**WHAT NEEDS TO BE DONE:**
Return all records exactly. Nothing may be added.

**TASK MATERIAL:**
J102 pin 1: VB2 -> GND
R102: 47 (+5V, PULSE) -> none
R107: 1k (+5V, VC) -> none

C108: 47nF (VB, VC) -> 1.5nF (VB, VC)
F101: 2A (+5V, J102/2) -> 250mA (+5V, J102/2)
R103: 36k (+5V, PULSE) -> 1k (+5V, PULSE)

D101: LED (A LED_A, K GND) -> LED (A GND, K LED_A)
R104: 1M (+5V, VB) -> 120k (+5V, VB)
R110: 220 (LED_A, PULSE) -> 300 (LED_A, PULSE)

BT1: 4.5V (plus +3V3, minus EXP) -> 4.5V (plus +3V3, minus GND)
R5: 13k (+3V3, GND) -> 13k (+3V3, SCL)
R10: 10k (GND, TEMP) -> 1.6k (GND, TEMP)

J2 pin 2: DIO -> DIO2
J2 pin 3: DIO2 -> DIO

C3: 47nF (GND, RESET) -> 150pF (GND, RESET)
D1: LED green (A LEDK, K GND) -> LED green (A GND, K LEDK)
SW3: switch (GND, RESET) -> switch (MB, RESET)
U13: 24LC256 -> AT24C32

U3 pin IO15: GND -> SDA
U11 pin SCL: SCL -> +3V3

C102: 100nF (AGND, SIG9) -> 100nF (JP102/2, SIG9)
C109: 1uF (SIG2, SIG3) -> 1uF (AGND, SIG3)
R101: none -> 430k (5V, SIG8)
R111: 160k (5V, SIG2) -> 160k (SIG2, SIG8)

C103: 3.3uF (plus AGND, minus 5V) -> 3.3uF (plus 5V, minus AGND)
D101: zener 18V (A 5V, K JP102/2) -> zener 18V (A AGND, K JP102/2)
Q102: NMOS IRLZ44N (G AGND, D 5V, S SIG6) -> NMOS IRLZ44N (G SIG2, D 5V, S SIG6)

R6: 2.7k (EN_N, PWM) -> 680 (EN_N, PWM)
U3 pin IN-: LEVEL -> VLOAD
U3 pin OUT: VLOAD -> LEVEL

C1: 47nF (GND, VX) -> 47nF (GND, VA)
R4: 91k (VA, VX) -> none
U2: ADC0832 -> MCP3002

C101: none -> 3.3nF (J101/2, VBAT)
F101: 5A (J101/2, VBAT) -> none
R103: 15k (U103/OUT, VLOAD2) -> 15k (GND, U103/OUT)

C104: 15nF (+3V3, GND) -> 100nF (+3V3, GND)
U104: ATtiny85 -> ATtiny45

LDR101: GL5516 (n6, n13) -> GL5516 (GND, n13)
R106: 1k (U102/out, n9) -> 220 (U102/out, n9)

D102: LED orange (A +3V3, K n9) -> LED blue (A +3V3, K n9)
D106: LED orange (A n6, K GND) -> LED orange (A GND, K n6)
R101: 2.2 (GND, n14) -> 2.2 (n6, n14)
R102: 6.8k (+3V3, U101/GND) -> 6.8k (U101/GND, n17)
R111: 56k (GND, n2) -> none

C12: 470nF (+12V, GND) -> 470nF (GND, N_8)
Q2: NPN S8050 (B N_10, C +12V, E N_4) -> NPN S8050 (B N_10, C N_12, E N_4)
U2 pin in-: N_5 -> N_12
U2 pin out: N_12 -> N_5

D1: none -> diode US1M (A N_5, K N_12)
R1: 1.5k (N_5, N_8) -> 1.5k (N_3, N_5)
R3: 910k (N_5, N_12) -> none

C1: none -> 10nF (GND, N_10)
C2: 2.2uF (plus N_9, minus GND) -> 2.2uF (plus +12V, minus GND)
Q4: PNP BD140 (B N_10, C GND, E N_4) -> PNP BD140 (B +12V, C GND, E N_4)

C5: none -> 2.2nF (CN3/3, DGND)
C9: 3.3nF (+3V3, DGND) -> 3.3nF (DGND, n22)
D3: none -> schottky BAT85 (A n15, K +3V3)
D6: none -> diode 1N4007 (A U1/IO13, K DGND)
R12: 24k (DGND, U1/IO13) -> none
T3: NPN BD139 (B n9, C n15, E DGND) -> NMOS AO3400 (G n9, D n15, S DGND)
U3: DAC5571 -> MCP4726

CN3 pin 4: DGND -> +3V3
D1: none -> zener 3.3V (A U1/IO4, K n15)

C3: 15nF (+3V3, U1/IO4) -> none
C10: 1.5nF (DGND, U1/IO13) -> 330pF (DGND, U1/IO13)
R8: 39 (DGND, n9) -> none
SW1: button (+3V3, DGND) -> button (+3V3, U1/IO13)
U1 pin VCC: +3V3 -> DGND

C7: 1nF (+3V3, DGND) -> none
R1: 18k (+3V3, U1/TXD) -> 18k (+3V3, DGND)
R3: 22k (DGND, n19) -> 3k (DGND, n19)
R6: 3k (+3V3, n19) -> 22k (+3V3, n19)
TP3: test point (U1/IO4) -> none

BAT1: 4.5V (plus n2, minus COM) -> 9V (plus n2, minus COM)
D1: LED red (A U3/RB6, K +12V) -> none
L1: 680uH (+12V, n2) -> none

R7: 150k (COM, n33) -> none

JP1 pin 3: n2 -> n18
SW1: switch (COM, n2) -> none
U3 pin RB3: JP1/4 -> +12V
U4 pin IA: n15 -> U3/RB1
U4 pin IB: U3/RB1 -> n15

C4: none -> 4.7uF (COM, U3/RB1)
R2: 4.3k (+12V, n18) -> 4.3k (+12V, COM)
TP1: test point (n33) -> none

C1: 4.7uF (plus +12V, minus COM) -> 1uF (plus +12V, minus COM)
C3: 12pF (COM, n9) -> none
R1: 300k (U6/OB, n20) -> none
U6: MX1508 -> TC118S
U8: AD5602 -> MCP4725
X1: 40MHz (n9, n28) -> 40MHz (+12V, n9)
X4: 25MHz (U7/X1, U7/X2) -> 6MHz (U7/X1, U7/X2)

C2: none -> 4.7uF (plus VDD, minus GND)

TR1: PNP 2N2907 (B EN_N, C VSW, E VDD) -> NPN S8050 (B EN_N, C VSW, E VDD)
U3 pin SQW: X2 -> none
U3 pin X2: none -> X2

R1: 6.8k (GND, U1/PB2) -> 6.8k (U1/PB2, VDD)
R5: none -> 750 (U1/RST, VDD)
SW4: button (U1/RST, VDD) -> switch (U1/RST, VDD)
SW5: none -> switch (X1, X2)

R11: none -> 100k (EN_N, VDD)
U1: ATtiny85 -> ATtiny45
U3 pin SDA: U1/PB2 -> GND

**ANSWER AREA:**
J102 pin 1: VB2 -> GND
R102: 47 (+5V, PULSE) -> none
R107: 1k (+5V, VC) -> none

C108: 47nF (VB, VC) -> 1.5nF (VB, VC)
F101: 2A (+5V, J102/2) -> 250mA (+5V, J102/2)
R103: 36k (+5V, PULSE) -> 1k (+5V, PULSE)

D101: LED (A LED_A, K GND) -> LED (A GND, K LED_A)
R104: 1M (+5V, VB) -> 120k (+5V, VB)
R110: 220 (LED_A, PULSE) -> 300 (LED_A, PULSE)

BT1: 4.5V (plus +3V3, minus EXP) -> 4.5V (plus +3V3, minus GND)
R5: 13k (+3V3, GND) -> 13k (+3V3, SCL)
R10: 10k (GND, TEMP) -> 1.6k (GND, TEMP)

J2 pin 2: DIO -> DIO2
J2 pin 3: DIO2 -> DIO

C3: 47nF (GND, RESET) -> 150pF (GND, RESET)
D1: LED green (A LEDK, K GND) -> LED green (A GND, K LEDK)
SW3: switch (GND, RESET) -> switch (MB, RESET)
U13: 24LC256 -> AT24C32

U3 pin IO15: GND -> SDA
U11 pin SCL: SCL -> +3V3

C102: 100nF (AGND, SIG9) -> 100nF (JP102/2, SIG9)
C109: 1uF (SIG2, SIG3) -> 1uF (AGND, SIG3)
R101: none -> 430k (5V, SIG8)
R111: 160k (5V, SIG2) -> 160k (SIG2, SIG8)

C103: 3.3uF (plus AGND, minus 5V) -> 3.3uF (plus 5V, minus AGND)
D101: zener 18V (A 5V, K JP102/2) -> zener 18V (A AGND, K JP102/2)
Q102: NMOS IRLZ44N (G AGND, D 5V, S SIG6) -> NMOS IRLZ44N (G SIG2, D 5V, S SIG6)

R6: 2.7k (EN_N, PWM) -> 680 (EN_N, PWM)
U3 pin IN-: LEVEL -> VLOAD
U3 pin OUT: VLOAD -> LEVEL

C1: 47nF (GND, VX) -> 47nF (GND, VA)
R4: 91k (VA, VX) -> none
U2: ADC0832 -> MCP3002

C101: none -> 3.3nF (J101/2, VBAT)
F101: 5A (J101/2, VBAT) -> none
R103: 15k (U103/OUT, VLOAD2) -> 15k (GND, U103/OUT)

C104: 15nF (+3V3, GND) -> 100nF (+3V3, GND)
U104: ATtiny85 -> ATtiny45

LDR101: GL5516 (n6, n13) -> GL5516 (GND, n13)
R106: 1k (U102/out, n9) -> 220 (U102/out, n9)

D102: LED orange (A +3V3, K n9) -> LED blue (A +3V3, K n9)
D106: LED orange (A n6, K GND) -> LED orange (A GND, K n6)
R101: 2.2 (GND, n14) -> 2.2 (n6, n14)
R102: 6.8k (+3V3, U101/GND) -> 6.8k (U101/GND, n17)
R111: 56k (GND, n2) -> none

C12: 470nF (+12V, GND) -> 470nF (GND, N_8)
Q2: NPN S8050 (B N_10, C +12V, E N_4) -> NPN S8050 (B N_10, C N_12, E N_4)
U2 pin in-: N_5 -> N_12
U2 pin out: N_12 -> N_5

D1: none -> diode US1M (A N_5, K N_12)
R1: 1.5k (N_5, N_8) -> 1.5k (N_3, N_5)
R3: 910k (N_5, N_12) -> none

C1: none -> 10nF (GND, N_10)
C2: 2.2uF (plus N_9, minus GND) -> 2.2uF (plus +12V, minus GND)
Q4: PNP BD140 (B N_10, C GND, E N_4) -> PNP BD140 (B +12V, C GND, E N_4)

C5: none -> 2.2nF (CN3/3, DGND)
C9: 3.3nF (+3V3, DGND) -> 3.3nF (DGND, n22)
D3: none -> schottky BAT85 (A n15, K +3V3)
D6: none -> diode 1N4007 (A U1/IO13, K DGND)
R12: 24k (DGND, U1/IO13) -> none
T3: NPN BD139 (B n9, C n15, E DGND) -> NMOS AO3400 (G n9, D n15, S DGND)
U3: DAC5571 -> MCP4726

CN3 pin 4: DGND -> +3V3
D1: none -> zener 3.3V (A U1/IO4, K n15)

C3: 15nF (+3V3, U1/IO4) -> none
C10: 1.5nF (DGND, U1/IO13) -> 330pF (DGND, U1/IO13)
R8: 39 (DGND, n9) -> none
SW1: button (+3V3, DGND) -> button (+3V3, U1/IO13)
U1 pin VCC: +3V3 -> DGND

C7: 1nF (+3V3, DGND) -> none
R1: 18k (+3V3, U1/TXD) -> 18k (+3V3, DGND)
R3: 22k (DGND, n19) -> 3k (DGND, n19)
R6: 3k (+3V3, n19) -> 22k (+3V3, n19)
TP3: test point (U1/IO4) -> none

BAT1: 4.5V (plus n2, minus COM) -> 9V (plus n2, minus COM)
D1: LED red (A U3/RB6, K +12V) -> none
L1: 680uH (+12V, n2) -> none

R7: 150k (COM, n33) -> none

JP1 pin 3: n2 -> n18
SW1: switch (COM, n2) -> none
U3 pin RB3: JP1/4 -> +12V
U4 pin IA: n15 -> U3/RB1
U4 pin IB: U3/RB1 -> n15

C4: none -> 4.7uF (COM, U3/RB1)
R2: 4.3k (+12V, n18) -> 4.3k (+12V, COM)
TP1: test point (n33) -> none

C1: 4.7uF (plus +12V, minus COM) -> 1uF (plus +12V, minus COM)
C3: 12pF (COM, n9) -> none
R1: 300k (U6/OB, n20) -> none
U6: MX1508 -> TC118S
U8: AD5602 -> MCP4725
X1: 40MHz (n9, n28) -> 40MHz (+12V, n9)
X4: 25MHz (U7/X1, U7/X2) -> 6MHz (U7/X1, U7/X2)

C2: none -> 4.7uF (plus VDD, minus GND)

TR1: PNP 2N2907 (B EN_N, C VSW, E VDD) -> NPN S8050 (B EN_N, C VSW, E VDD)
U3 pin SQW: X2 -> none
U3 pin X2: none -> X2

R1: 6.8k (GND, U1/PB2) -> 6.8k (U1/PB2, VDD)
R5: none -> 750 (U1/RST, VDD)
SW4: button (U1/RST, VDD) -> switch (U1/RST, VDD)
SW5: none -> switch (X1, X2)

R11: none -> 100k (EN_N, VDD)
U1: ATtiny85 -> ATtiny45
U3 pin SDA: U1/PB2 -> GND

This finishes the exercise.